**What the task asks**
Search the records below for the word "zener" and show every line where it occurs.

** Opening Data records block **

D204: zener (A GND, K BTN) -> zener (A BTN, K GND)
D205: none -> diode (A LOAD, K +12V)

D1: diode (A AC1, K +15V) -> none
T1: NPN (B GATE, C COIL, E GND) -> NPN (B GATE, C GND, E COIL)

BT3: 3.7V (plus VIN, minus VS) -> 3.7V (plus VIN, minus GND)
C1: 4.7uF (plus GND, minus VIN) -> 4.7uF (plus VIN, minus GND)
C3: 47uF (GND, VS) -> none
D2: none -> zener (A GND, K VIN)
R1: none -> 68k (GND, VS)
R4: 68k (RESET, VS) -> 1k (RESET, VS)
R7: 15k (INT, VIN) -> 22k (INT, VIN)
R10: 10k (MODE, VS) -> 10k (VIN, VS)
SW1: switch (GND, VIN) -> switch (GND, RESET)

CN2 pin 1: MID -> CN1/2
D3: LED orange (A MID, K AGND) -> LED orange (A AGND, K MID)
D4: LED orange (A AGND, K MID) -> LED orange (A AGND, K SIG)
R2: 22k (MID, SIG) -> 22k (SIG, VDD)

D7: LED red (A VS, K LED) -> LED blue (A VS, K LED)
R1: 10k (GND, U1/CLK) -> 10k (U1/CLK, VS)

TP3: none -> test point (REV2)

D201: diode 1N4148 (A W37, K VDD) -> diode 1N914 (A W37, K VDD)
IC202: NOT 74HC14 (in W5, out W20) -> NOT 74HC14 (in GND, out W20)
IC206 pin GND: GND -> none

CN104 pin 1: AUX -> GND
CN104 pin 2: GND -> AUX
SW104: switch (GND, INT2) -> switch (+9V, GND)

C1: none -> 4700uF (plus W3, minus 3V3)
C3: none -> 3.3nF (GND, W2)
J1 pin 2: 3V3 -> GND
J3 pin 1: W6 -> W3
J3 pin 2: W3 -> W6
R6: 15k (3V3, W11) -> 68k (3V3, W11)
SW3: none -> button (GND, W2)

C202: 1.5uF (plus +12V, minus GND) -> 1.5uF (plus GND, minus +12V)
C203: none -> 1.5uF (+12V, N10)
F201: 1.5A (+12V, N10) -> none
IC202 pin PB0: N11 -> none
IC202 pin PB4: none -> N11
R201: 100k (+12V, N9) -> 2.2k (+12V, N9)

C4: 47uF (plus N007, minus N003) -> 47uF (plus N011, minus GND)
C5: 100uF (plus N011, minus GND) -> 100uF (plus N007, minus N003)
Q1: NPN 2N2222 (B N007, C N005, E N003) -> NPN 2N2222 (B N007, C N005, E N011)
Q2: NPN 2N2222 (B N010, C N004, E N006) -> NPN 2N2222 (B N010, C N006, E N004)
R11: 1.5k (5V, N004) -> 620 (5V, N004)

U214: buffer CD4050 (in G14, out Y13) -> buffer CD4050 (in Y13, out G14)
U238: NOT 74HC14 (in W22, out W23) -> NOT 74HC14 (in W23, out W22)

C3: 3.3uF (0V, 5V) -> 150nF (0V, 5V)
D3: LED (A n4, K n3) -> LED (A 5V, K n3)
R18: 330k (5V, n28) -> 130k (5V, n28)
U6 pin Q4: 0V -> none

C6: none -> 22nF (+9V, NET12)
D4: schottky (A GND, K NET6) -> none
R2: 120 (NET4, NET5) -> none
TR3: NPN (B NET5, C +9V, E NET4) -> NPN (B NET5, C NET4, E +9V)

** Closing Data records block **

**Output of the exercise**
D204: zener (A GND, K BTN) -> zener (A BTN, K GND)
D2: none -> zener (A GND, K VIN)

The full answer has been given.